The records below are to be written out exactly, with every picture omitted.

=== Begin Enclosure ===

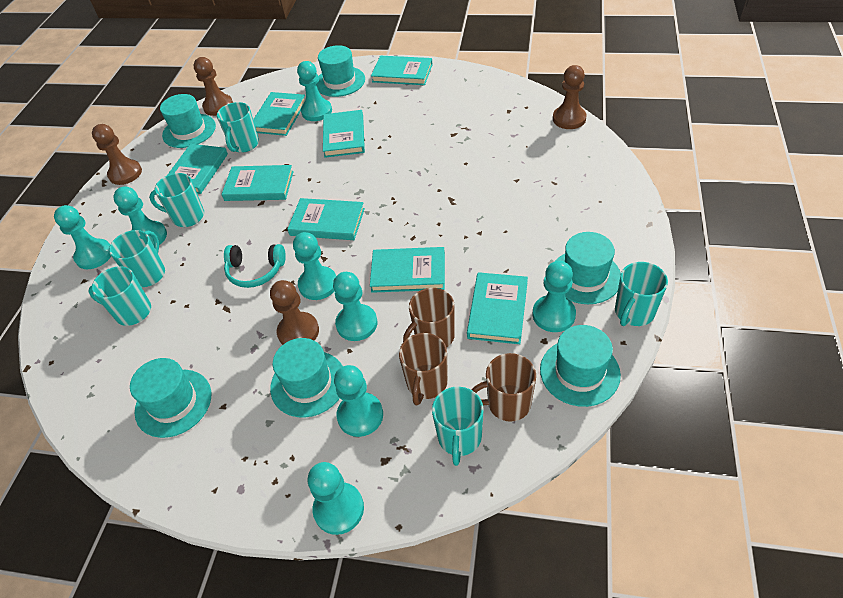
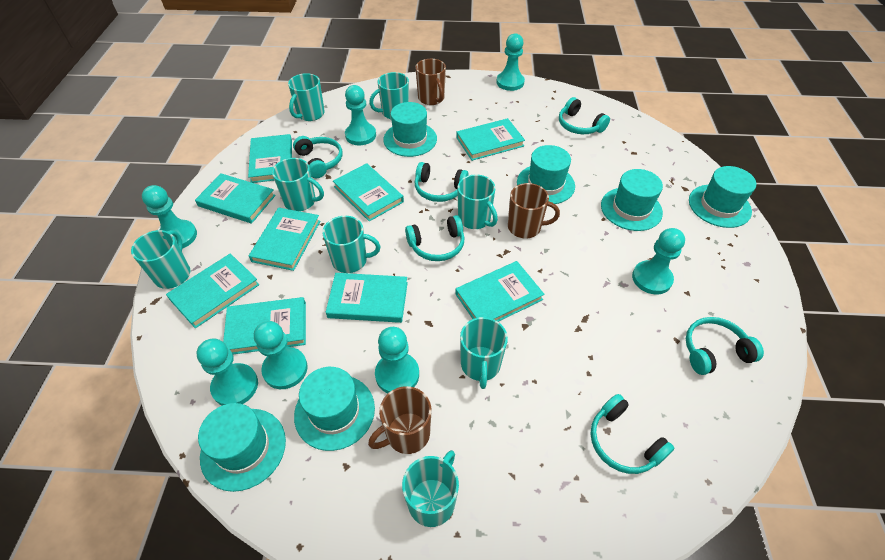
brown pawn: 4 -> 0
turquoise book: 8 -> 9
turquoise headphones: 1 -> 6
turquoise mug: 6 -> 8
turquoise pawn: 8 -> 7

=== End Enclosure ===

* [Answer section]
brown pawn: 4 -> 0
turquoise book: 8 -> 9
turquoise headphones: 1 -> 6
turquoise mug: 6 -> 8
turquoise pawn: 8 -> 7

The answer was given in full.